### [WORK TO COMPLETE]
The entries below contain a line with "red watering can [152,121,266,213] -> none" and a line with "blue cup [425,237,533,370]". Retype exactly everything from the first down to the second, both included, and nothing else.

### [TASK DATA]
* * * * * * * * *

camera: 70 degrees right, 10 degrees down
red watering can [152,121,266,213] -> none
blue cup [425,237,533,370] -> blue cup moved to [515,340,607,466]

* * * * * * * * *

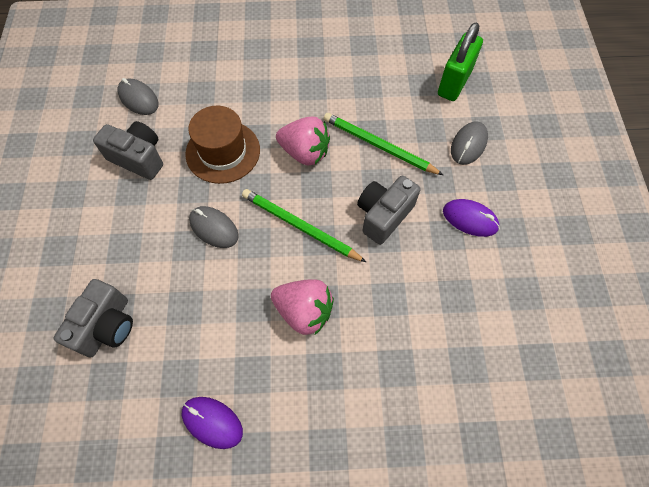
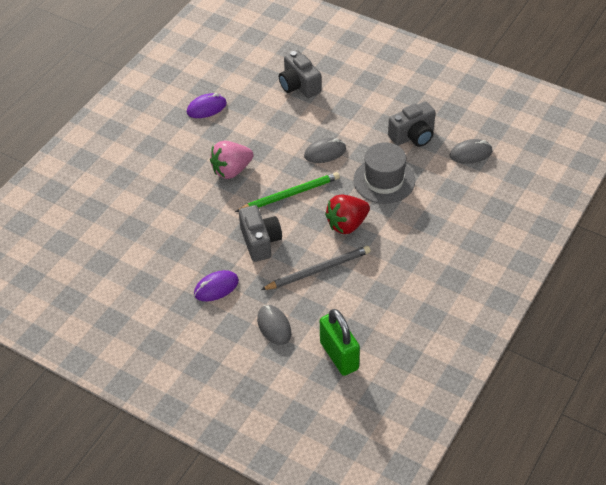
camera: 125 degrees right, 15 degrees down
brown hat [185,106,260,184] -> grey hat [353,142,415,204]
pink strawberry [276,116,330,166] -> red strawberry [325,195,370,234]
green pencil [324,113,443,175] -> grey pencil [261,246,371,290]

* * * * * * * * *

### [OUTPUT OF THE EXERCISE]
red watering can [152,121,266,213] -> none
blue cup [425,237,533,370] -> blue cup moved to [515,340,607,466]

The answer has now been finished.